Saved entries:
_ _ _
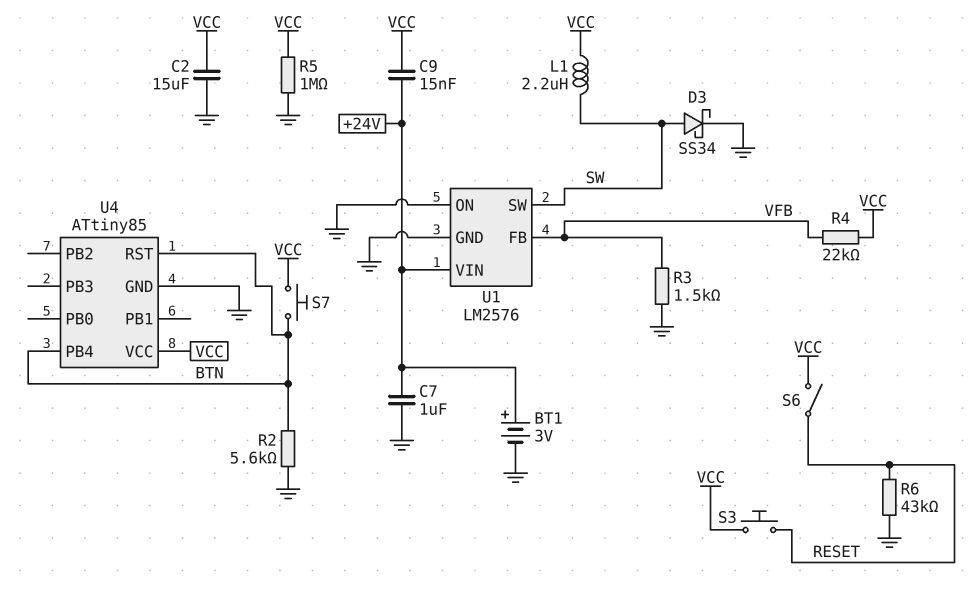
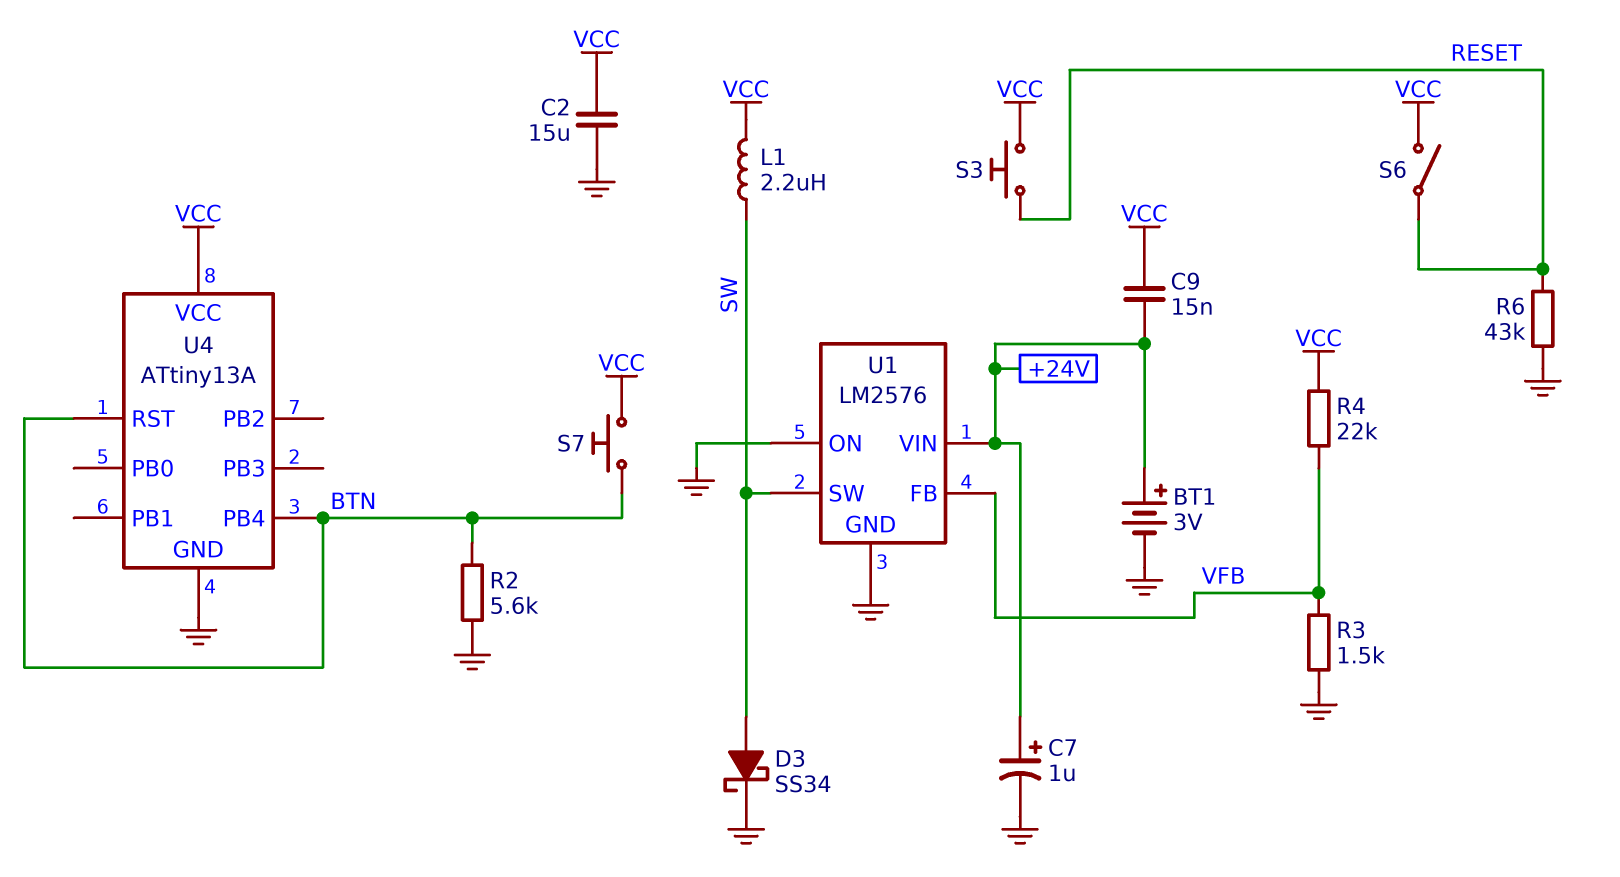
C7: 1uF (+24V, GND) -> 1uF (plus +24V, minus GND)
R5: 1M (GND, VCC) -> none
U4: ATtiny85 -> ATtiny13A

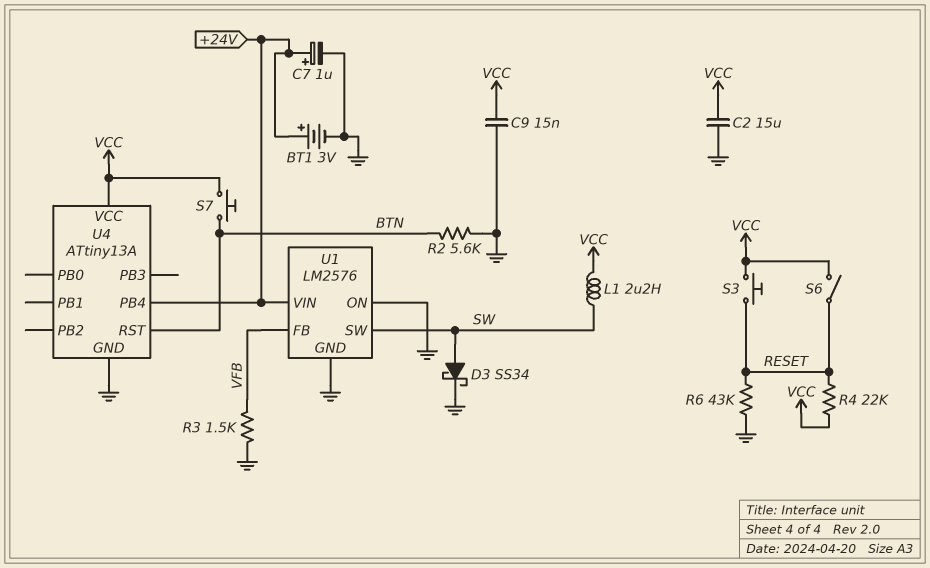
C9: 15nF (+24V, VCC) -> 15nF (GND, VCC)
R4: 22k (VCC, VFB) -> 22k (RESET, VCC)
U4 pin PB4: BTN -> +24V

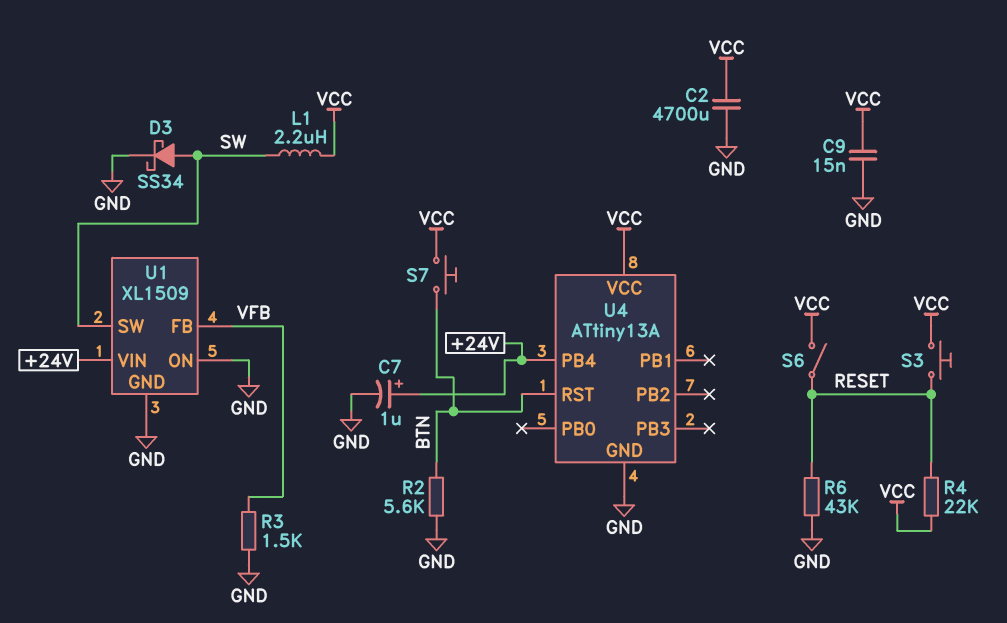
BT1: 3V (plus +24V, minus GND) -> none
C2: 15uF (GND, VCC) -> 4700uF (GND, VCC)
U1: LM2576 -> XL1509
_ _ _
Task brief:
Starting at the line that holds "R4: 22k (VCC, VFB) -> 22k (RESET, VCC)", retype every line through the end of the data, both ends included. Pictures stay out of the copy.

Result of this task:
R4: 22k (VCC, VFB) -> 22k (RESET, VCC)
U4 pin PB4: BTN -> +24V

BT1: 3V (plus +24V, minus GND) -> none
C2: 15uF (GND, VCC) -> 4700uF (GND, VCC)
U1: LM2576 -> XL1509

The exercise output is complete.